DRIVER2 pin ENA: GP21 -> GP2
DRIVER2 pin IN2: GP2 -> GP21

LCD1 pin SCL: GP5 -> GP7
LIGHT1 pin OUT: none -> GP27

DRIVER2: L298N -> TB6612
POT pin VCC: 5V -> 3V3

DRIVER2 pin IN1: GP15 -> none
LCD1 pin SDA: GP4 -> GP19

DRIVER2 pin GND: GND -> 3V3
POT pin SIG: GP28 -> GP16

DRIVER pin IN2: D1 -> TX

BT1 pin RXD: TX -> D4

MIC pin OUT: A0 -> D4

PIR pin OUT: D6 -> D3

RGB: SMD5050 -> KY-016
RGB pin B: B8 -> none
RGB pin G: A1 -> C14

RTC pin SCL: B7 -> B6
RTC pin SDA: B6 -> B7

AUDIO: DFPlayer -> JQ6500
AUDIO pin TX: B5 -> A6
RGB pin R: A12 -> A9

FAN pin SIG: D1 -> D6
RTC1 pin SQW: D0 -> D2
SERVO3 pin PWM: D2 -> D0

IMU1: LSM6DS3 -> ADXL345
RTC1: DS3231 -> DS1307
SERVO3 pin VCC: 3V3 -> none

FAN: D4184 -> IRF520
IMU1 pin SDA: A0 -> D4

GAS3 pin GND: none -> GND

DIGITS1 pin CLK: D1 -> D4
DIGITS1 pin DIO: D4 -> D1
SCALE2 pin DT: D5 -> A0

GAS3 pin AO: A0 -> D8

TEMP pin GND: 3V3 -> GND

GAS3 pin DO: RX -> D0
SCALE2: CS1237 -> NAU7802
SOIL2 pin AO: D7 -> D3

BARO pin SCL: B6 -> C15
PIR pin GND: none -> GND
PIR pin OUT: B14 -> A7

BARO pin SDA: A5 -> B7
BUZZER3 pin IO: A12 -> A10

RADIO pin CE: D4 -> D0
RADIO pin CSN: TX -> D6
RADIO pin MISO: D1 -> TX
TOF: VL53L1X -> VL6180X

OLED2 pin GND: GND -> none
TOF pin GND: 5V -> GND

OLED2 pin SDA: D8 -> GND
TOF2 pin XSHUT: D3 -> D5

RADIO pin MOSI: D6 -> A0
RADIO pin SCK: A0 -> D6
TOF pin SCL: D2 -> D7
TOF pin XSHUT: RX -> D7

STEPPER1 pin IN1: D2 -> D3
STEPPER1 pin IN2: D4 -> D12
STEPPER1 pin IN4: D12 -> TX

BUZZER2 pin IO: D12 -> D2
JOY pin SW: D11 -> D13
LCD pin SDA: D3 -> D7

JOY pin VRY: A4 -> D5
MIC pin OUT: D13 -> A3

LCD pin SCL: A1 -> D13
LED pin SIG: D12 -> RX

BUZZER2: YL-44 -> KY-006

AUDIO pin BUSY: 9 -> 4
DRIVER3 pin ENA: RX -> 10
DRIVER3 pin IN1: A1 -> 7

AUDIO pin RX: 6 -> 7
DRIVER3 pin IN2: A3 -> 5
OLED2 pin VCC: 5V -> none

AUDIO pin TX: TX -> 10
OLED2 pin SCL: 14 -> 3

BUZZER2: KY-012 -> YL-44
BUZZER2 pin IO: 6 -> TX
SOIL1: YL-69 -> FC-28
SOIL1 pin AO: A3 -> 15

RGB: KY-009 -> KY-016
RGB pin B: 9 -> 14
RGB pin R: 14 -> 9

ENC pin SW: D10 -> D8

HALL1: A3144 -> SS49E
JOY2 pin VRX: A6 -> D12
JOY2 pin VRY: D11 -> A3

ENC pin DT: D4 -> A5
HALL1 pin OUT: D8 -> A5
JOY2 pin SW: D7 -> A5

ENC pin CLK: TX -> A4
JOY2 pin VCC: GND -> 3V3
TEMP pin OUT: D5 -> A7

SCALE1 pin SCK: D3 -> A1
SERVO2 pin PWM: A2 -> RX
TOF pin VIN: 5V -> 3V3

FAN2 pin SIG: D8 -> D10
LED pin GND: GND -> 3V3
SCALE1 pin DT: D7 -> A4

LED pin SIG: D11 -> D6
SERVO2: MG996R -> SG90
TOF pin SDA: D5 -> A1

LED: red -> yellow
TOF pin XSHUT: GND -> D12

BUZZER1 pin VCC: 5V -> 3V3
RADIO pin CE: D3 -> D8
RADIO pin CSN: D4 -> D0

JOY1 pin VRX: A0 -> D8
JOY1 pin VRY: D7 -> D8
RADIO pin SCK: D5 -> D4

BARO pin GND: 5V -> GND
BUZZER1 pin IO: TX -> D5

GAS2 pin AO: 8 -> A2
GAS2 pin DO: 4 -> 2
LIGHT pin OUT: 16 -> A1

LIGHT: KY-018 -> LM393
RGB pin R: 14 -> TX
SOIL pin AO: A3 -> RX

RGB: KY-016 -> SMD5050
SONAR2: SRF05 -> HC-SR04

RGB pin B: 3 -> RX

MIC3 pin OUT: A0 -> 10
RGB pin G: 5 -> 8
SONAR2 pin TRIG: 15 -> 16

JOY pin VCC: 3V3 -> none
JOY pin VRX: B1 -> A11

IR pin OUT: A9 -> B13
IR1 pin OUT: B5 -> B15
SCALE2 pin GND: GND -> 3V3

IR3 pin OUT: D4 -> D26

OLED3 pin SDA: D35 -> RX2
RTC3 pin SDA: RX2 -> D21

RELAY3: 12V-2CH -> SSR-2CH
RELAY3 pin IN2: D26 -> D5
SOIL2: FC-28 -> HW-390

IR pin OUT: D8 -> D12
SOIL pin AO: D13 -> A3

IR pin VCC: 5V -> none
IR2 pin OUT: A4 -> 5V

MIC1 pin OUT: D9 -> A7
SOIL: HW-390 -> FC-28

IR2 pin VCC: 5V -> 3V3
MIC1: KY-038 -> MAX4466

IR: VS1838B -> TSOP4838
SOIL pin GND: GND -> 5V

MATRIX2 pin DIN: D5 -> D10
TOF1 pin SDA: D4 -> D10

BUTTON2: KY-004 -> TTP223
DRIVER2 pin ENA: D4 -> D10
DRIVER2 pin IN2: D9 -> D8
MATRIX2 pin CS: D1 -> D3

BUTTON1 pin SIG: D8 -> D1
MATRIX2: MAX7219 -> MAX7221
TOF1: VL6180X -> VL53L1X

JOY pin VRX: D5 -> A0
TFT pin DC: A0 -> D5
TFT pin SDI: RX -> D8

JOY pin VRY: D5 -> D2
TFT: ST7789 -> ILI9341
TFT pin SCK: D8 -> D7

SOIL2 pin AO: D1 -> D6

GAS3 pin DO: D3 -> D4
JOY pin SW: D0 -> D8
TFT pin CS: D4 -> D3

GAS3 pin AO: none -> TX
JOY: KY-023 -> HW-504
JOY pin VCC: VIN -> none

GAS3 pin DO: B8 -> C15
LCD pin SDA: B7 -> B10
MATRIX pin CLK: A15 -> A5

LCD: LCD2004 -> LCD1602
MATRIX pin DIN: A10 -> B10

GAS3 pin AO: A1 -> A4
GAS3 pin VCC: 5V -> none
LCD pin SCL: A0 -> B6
◇ ◇ ◇ ◇
• [Prompt]
All lines in the listing above from the line containing "TOF pin XSHUT: RX -> D7" to the line containing "TOF pin VIN: 5V -> 3V3", inclusive, should be retyped exactly; no other lines should appear.

• [Problem solution]
TOF pin XSHUT: RX -> D7

STEPPER1 pin IN1: D2 -> D3
STEPPER1 pin IN2: D4 -> D12
STEPPER1 pin IN4: D12 -> TX

BUZZER2 pin IO: D12 -> D2
JOY pin SW: D11 -> D13
LCD pin SDA: D3 -> D7

JOY pin VRY: A4 -> D5
MIC pin OUT: D13 -> A3

LCD pin SCL: A1 -> D13
LED pin SIG: D12 -> RX

BUZZER2: YL-44 -> KY-006

AUDIO pin BUSY: 9 -> 4
DRIVER3 pin ENA: RX -> 10
DRIVER3 pin IN1: A1 -> 7

AUDIO pin RX: 6 -> 7
DRIVER3 pin IN2: A3 -> 5
OLED2 pin VCC: 5V -> none

AUDIO pin TX: TX -> 10
OLED2 pin SCL: 14 -> 3

BUZZER2: KY-012 -> YL-44
BUZZER2 pin IO: 6 -> TX
SOIL1: YL-69 -> FC-28
SOIL1 pin AO: A3 -> 15

RGB: KY-009 -> KY-016
RGB pin B: 9 -> 14
RGB pin R: 14 -> 9

ENC pin SW: D10 -> D8

HALL1: A3144 -> SS49E
JOY2 pin VRX: A6 -> D12
JOY2 pin VRY: D11 -> A3

ENC pin DT: D4 -> A5
HALL1 pin OUT: D8 -> A5
JOY2 pin SW: D7 -> A5

ENC pin CLK: TX -> A4
JOY2 pin VCC: GND -> 3V3
TEMP pin OUT: D5 -> A7

SCALE1 pin SCK: D3 -> A1
SERVO2 pin PWM: A2 -> RX
TOF pin VIN: 5V -> 3V3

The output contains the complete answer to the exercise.